▶ _What you have to do_:
Rewrite the lines below, substituting "TV remote" for each occurrence of "remote control" and leaving everything else unchanged. Leave the pictures out of your answer.

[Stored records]
###

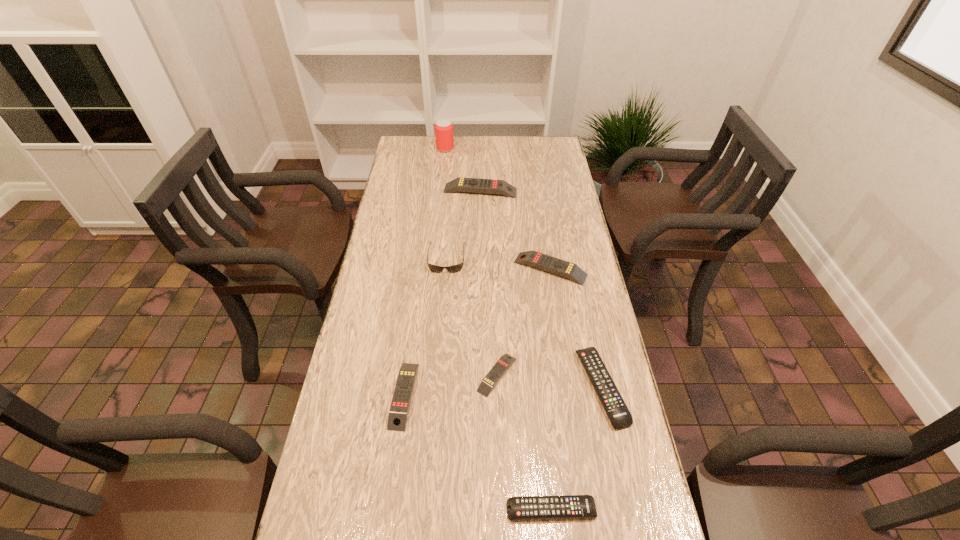
Where is `the farther black remote control`? Image resolution: width=960 pixels, height=540 pixels. the farther black remote control is located at coordinates (619, 415).

Image resolution: width=960 pixels, height=540 pixels. In order to click on the nearest object in this screenshot , I will do `click(567, 506)`.

At what (x,y) coordinates should I click in order to perform the action: click on the left black remote control. Please return your answer as a coordinate pair (x, y). The image size is (960, 540). Looking at the image, I should click on (567, 506).

Identify the location of the smallest yellow remote control. The height and width of the screenshot is (540, 960). (498, 370).

Image resolution: width=960 pixels, height=540 pixels. I want to click on free region located on the right of the tallest object, so click(518, 148).

Image resolution: width=960 pixels, height=540 pixels. What are the coordinates of `free point located 0.180m on the back of the tallest remote control` in the screenshot? It's located at (480, 160).

At what (x,y) coordinates should I click in order to perform the action: click on vacant space located on the front-facing side of the sunglasses. Please return your answer as a coordinate pair (x, y). The width and height of the screenshot is (960, 540). Looking at the image, I should click on (444, 285).

You are a GUI agent. You are given a task and a screenshot of the screen. Output one action in this format:
    pyautogui.click(x=<x>, y=<y>)
    Task: Click on the free space located on the front of the second farthest yellow remote control
    This screenshot has height=540, width=960.
    Given the screenshot: What is the action you would take?
    pyautogui.click(x=559, y=323)

Locate an element on the screen. vacant space located 0.340m on the right of the leftmost yellow remote control is located at coordinates (548, 395).

The height and width of the screenshot is (540, 960). I want to click on vacant space located on the back of the farther black remote control, so click(x=588, y=323).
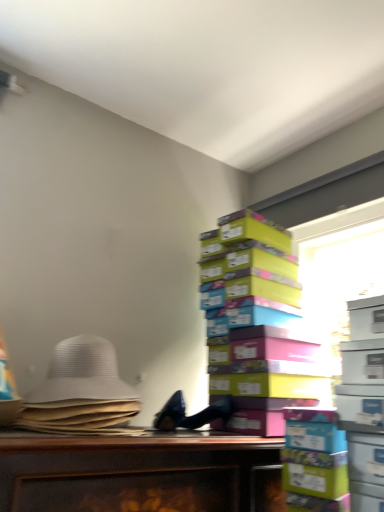
Question: Based on their positions, is white fabric hat at left located to the left or right of multicolored cardboard boxes at right?

Choices:
 (A) left
 (B) right

Answer: (A)

Question: Is white fabric hat at left in front of or behind multicolored cardboard boxes at right in the image?

Choices:
 (A) behind
 (B) front

Answer: (B)

Question: Which object is positioned farthest from the transparent plastic window screen at upper right?

Choices:
 (A) multicolored cardboard boxes at right
 (B) white fabric hat at left

Answer: (B)

Question: Which of these objects is positioned farthest from the multicolored cardboard boxes at right?

Choices:
 (A) white fabric hat at left
 (B) transparent plastic window screen at upper right

Answer: (A)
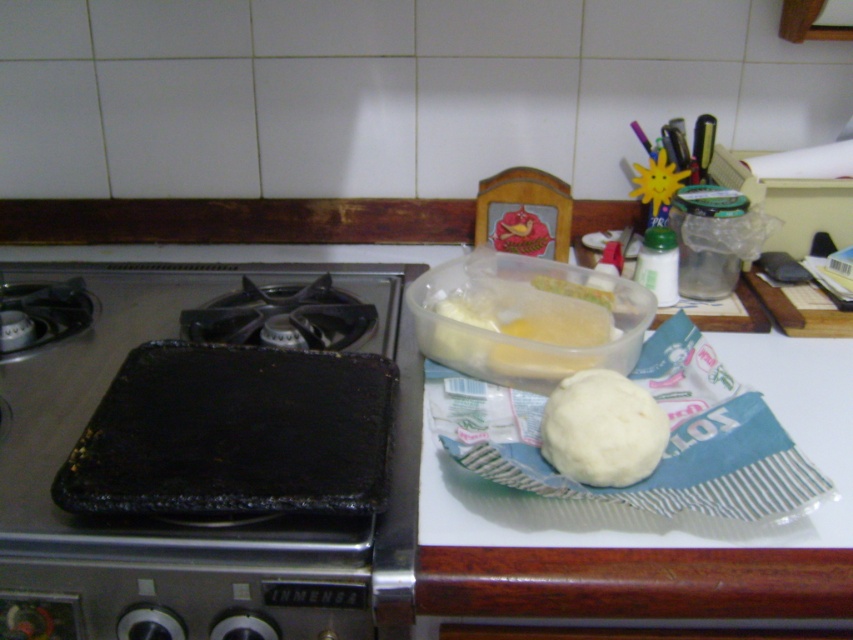
Which is behind, point (33, 563) or point (480, 320)?

The point (480, 320) is more distant.

Between black non-stick griddle at center and translucent plastic container at center, which one has less height?

translucent plastic container at center is shorter.

Between point (33, 490) and point (589, 328), which one is positioned in front?

Positioned in front is point (33, 490).

Locate an element on the screen. This screenshot has height=640, width=853. black non-stick griddle at center is located at coordinates click(x=193, y=516).

Which is below, translucent plastic container at center or white matte dough at center?

white matte dough at center

Is point (469, 333) closer to camera compared to point (563, 388)?

That is False.

Does point (496, 346) lie in front of point (648, 474)?

No, (496, 346) is behind (648, 474).

Identify the location of translucent plastic container at center. (515, 330).

Looking at this image, does black non-stick griddle at center have a smaller size compared to white matte dough at center?

Incorrect, black non-stick griddle at center is not smaller in size than white matte dough at center.

Is point (300, 634) in front of point (625, 378)?

Yes, it is in front of point (625, 378).

Does point (25, 589) come closer to viewer compared to point (554, 442)?

That is True.

Locate an element on the screen. black non-stick griddle at center is located at coordinates (193, 516).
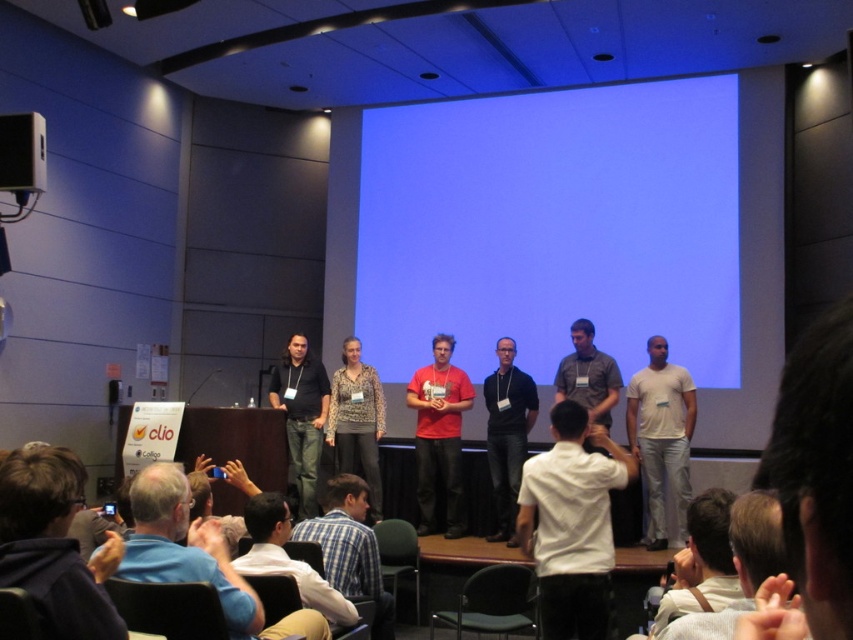
You are an attendee at this conference standing in the front row. You notice the blue plaid shirt at lower center and the matte black shirt at center. Which person is physically closer to you?

The blue plaid shirt at lower center is closer to the viewer than the matte black shirt at center, so the person wearing the blue plaid shirt at lower center is physically closer to you.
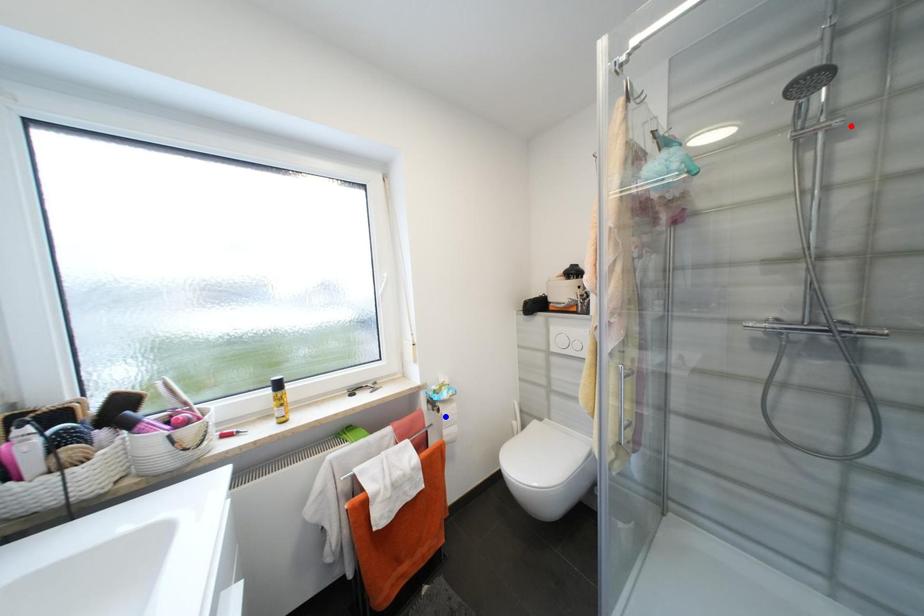
Question: Two points are marked on the image. Which point is closer to the camera?

Choices:
 (A) Blue point is closer.
 (B) Red point is closer.

Answer: (B)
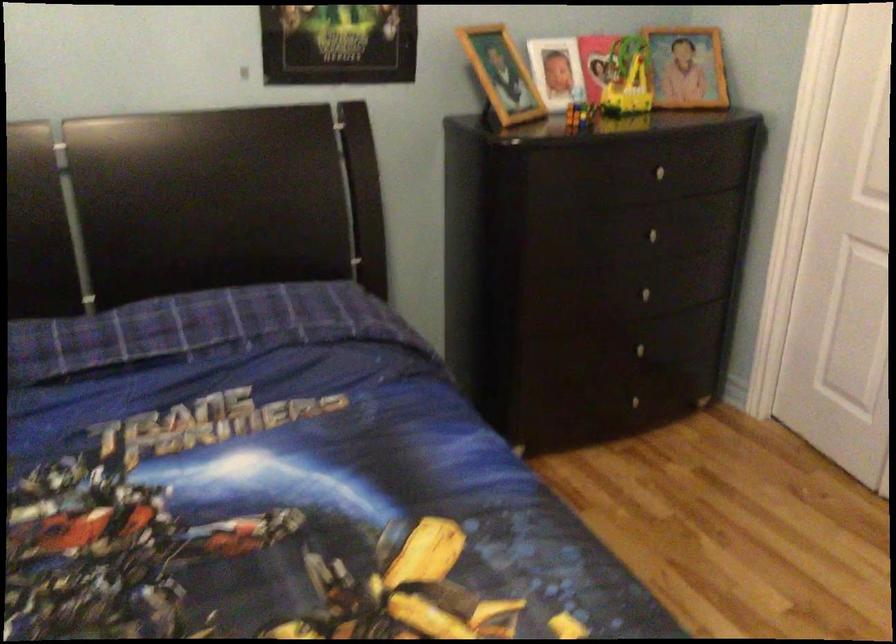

###

▶ _Written solution_:
Where is `the farther black TV remote`? Image resolution: width=960 pixels, height=540 pixels. the farther black TV remote is located at coordinates (619, 415).

Image resolution: width=960 pixels, height=540 pixels. In order to click on the nearest object in this screenshot , I will do `click(567, 506)`.

At what (x,y) coordinates should I click in order to perform the action: click on the left black TV remote. Please return your answer as a coordinate pair (x, y). The image size is (960, 540). Looking at the image, I should click on (567, 506).

Identify the location of the smallest yellow TV remote. The height and width of the screenshot is (540, 960). (498, 370).

Image resolution: width=960 pixels, height=540 pixels. I want to click on free region located on the right of the tallest object, so click(518, 148).

Image resolution: width=960 pixels, height=540 pixels. What are the coordinates of `free point located 0.180m on the back of the tallest TV remote` in the screenshot? It's located at (480, 160).

At what (x,y) coordinates should I click in order to perform the action: click on vacant space located on the front-facing side of the sunglasses. Please return your answer as a coordinate pair (x, y). The width and height of the screenshot is (960, 540). Looking at the image, I should click on (444, 285).

You are a GUI agent. You are given a task and a screenshot of the screen. Output one action in this format:
    pyautogui.click(x=<x>, y=<y>)
    Task: Click on the free space located on the front of the second farthest yellow TV remote
    This screenshot has height=540, width=960.
    Given the screenshot: What is the action you would take?
    pyautogui.click(x=559, y=323)

Locate an element on the screen. vacant space located 0.340m on the right of the leftmost yellow TV remote is located at coordinates (548, 395).

The height and width of the screenshot is (540, 960). I want to click on vacant space located on the back of the farther black TV remote, so click(x=588, y=323).
Question: Based on their positions, is white fabric hat at left located to the left or right of multicolored cardboard boxes at right?

Choices:
 (A) left
 (B) right

Answer: (A)

Question: Is white fabric hat at left in front of or behind multicolored cardboard boxes at right in the image?

Choices:
 (A) behind
 (B) front

Answer: (B)

Question: Which object is positioned farthest from the transparent plastic window screen at upper right?

Choices:
 (A) multicolored cardboard boxes at right
 (B) white fabric hat at left

Answer: (B)

Question: Which of these objects is positioned farthest from the multicolored cardboard boxes at right?

Choices:
 (A) white fabric hat at left
 (B) transparent plastic window screen at upper right

Answer: (A)
Which is behind, point (33, 563) or point (480, 320)?

The point (480, 320) is more distant.

Between black non-stick griddle at center and translucent plastic container at center, which one has less height?

translucent plastic container at center is shorter.

Between point (33, 490) and point (589, 328), which one is positioned in front?

Positioned in front is point (33, 490).

Locate an element on the screen. This screenshot has height=640, width=853. black non-stick griddle at center is located at coordinates click(x=193, y=516).

Which is below, translucent plastic container at center or white matte dough at center?

white matte dough at center

Is point (469, 333) closer to camera compared to point (563, 388)?

That is False.

Does point (496, 346) lie in front of point (648, 474)?

No, (496, 346) is behind (648, 474).

Identify the location of translucent plastic container at center. (515, 330).

Looking at this image, does black non-stick griddle at center have a smaller size compared to white matte dough at center?

Incorrect, black non-stick griddle at center is not smaller in size than white matte dough at center.

Is point (300, 634) in front of point (625, 378)?

Yes, it is in front of point (625, 378).

Does point (25, 589) come closer to viewer compared to point (554, 442)?

That is True.

Locate an element on the screen. black non-stick griddle at center is located at coordinates (193, 516).
You are an attendee at this conference standing in the front row. You notice the blue plaid shirt at lower center and the matte black shirt at center. Which person is physically closer to you?

The blue plaid shirt at lower center is closer to the viewer than the matte black shirt at center, so the person wearing the blue plaid shirt at lower center is physically closer to you.
Question: Two points are marked on the image. Which point is closer to the camera?

Choices:
 (A) Blue point is closer.
 (B) Red point is closer.

Answer: (B)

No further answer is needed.